| Short task |
Report every line of the material below that contains the word "each", copying the full line. Treat the match as case-sensitive.

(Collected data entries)

━━━━━━━━━━━━━━━━

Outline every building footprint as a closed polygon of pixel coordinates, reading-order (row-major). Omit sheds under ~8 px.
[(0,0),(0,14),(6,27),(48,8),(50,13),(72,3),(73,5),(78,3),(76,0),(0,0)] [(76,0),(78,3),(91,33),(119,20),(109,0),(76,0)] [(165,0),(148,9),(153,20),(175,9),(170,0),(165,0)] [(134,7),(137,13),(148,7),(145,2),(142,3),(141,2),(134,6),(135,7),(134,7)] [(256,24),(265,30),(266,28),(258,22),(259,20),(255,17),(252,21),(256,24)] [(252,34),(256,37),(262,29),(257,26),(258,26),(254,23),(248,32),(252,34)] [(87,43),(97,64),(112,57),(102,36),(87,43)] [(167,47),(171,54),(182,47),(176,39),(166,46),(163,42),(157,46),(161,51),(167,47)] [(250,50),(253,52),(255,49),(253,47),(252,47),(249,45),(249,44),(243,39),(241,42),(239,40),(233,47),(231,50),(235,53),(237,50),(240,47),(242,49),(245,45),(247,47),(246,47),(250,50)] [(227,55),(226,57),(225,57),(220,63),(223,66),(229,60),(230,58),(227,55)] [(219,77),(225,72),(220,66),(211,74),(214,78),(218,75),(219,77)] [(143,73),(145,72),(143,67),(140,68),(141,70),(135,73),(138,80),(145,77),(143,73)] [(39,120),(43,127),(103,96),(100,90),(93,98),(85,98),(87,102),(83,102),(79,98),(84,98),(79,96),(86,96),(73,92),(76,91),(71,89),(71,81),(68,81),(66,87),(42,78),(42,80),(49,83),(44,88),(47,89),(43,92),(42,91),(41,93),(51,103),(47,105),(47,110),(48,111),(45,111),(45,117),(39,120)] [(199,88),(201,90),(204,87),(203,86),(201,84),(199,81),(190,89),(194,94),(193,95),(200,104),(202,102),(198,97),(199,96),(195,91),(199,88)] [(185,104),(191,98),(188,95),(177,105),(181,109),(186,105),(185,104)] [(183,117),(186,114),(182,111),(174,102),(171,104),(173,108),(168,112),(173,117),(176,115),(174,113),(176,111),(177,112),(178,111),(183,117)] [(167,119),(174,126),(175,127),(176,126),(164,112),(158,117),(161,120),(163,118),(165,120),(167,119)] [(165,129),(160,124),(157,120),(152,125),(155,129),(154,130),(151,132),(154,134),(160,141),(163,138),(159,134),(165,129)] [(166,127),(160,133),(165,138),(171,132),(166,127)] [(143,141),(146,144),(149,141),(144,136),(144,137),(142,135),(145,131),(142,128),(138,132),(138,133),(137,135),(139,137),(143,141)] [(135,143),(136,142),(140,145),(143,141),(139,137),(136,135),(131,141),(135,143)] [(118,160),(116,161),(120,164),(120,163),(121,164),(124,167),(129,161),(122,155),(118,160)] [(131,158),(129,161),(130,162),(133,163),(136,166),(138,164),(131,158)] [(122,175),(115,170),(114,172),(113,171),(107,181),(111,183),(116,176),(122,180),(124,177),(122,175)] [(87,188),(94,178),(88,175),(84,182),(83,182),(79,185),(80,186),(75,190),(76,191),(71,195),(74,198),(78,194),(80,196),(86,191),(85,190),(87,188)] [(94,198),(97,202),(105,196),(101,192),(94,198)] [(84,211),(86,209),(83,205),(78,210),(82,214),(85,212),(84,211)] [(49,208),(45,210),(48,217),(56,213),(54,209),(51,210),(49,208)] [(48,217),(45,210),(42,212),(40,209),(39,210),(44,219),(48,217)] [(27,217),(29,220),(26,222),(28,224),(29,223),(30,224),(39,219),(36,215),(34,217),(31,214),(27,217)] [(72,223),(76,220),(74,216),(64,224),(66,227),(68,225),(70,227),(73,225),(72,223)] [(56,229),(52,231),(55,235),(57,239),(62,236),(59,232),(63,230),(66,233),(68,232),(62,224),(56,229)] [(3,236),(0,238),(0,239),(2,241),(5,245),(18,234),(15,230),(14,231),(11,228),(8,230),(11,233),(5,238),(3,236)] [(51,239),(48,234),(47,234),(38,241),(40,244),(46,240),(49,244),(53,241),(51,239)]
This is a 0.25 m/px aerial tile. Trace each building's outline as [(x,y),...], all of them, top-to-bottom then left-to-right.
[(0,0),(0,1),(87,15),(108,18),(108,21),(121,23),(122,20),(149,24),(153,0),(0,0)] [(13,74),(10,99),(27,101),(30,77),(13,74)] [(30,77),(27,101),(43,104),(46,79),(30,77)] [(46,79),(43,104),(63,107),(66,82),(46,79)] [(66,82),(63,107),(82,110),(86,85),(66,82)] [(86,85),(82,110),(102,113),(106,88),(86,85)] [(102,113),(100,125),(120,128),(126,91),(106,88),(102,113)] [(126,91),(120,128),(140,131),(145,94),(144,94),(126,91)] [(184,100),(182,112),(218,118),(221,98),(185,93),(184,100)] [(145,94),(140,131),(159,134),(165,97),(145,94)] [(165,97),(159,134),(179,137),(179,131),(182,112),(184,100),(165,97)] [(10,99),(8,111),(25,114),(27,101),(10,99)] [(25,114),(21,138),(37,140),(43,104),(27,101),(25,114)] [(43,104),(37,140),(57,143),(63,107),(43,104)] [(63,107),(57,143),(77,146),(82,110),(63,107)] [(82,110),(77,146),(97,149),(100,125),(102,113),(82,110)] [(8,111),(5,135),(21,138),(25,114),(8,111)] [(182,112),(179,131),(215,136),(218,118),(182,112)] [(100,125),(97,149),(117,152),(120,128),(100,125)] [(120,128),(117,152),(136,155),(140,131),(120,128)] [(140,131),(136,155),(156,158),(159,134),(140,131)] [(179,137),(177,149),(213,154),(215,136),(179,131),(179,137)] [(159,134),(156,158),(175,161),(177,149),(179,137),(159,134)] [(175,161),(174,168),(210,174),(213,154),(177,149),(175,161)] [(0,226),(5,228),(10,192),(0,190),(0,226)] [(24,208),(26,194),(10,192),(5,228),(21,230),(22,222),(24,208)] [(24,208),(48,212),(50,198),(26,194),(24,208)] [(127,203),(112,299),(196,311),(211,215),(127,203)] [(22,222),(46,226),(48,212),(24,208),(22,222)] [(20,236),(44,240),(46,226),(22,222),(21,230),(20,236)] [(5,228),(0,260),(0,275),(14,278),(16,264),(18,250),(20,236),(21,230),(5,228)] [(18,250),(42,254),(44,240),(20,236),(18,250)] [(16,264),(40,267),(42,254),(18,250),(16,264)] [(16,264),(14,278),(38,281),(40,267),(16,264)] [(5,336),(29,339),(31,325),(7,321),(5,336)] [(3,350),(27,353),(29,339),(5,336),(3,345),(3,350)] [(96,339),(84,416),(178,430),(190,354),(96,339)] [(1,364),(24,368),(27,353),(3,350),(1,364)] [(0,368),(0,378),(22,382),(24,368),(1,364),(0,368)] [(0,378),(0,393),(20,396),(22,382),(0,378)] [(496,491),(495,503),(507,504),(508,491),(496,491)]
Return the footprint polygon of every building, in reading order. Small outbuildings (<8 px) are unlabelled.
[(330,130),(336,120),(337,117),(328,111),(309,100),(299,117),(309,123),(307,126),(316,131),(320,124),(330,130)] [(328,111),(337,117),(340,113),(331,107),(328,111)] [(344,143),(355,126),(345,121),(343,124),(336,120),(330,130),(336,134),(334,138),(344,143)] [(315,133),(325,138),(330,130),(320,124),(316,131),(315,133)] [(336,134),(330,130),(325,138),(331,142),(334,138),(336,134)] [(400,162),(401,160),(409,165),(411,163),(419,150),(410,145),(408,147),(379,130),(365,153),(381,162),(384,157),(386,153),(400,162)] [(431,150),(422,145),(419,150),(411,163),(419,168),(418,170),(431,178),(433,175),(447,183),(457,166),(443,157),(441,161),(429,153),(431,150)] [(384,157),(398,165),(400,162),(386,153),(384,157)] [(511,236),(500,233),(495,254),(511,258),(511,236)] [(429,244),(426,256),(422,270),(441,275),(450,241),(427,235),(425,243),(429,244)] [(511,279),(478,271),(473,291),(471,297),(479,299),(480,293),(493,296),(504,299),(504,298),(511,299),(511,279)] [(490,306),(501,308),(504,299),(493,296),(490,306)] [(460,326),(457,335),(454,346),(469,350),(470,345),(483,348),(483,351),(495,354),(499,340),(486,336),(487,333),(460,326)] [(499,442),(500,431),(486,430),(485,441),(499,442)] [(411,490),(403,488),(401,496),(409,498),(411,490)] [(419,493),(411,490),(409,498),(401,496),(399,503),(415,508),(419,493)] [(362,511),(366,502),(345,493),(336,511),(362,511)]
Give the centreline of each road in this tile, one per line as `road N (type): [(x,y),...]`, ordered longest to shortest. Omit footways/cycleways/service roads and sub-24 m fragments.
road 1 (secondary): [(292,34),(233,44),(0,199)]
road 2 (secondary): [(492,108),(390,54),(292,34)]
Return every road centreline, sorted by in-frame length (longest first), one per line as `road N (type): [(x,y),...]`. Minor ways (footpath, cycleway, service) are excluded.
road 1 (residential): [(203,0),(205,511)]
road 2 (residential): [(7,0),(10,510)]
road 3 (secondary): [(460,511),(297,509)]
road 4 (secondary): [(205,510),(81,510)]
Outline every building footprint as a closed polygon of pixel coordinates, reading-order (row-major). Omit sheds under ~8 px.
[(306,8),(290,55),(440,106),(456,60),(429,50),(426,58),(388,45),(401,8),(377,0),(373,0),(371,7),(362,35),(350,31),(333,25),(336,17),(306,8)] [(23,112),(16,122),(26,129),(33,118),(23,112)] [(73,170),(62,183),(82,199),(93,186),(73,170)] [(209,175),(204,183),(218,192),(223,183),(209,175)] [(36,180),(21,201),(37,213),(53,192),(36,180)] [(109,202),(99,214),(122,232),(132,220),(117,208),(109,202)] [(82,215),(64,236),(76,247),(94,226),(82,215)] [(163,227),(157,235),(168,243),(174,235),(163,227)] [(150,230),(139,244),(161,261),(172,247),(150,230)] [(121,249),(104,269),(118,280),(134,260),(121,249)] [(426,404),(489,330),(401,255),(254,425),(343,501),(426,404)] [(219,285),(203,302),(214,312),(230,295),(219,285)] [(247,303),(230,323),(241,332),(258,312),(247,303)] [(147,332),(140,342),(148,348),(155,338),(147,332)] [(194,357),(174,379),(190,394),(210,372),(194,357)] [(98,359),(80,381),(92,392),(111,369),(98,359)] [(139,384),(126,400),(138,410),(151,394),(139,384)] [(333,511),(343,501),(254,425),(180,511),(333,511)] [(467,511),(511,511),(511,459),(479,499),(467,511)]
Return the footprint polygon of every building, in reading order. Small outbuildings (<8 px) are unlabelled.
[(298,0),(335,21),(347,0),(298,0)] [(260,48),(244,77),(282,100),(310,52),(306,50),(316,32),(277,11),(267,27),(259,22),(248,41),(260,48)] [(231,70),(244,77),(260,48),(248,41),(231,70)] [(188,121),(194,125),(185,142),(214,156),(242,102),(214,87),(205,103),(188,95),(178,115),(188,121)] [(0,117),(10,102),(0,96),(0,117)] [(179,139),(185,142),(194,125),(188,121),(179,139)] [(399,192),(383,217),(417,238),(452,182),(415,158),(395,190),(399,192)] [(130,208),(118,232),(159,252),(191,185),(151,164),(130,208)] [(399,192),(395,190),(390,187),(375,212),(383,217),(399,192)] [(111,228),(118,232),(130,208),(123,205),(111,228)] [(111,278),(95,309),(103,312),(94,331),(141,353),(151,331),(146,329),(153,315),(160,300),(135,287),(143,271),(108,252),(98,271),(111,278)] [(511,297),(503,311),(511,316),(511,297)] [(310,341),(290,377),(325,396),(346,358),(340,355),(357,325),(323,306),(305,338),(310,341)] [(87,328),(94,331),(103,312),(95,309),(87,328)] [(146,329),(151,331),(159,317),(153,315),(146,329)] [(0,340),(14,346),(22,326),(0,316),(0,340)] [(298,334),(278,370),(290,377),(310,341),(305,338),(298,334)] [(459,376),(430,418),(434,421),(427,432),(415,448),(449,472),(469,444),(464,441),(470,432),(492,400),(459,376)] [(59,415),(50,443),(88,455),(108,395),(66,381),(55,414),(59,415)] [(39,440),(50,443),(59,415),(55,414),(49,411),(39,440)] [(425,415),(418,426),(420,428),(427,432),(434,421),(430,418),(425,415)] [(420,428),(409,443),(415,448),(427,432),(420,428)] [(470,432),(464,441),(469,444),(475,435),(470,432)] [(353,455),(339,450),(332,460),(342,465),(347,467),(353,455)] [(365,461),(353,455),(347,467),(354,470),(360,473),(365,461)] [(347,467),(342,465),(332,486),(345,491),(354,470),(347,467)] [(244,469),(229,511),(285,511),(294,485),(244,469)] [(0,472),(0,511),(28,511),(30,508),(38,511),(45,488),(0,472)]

━━━━━━━━━━━━━━━━

| Solved problem |
This is a 0.25 m/px aerial tile. Trace each building's outline as [(x,y),...], all of them, top-to-bottom then left-to-right.
Give the centreline of each road in this tile, one per line as `road N (type): [(x,y),...]`, ordered longest to shortest. Omit footways/cycleways/service roads and sub-24 m fragments.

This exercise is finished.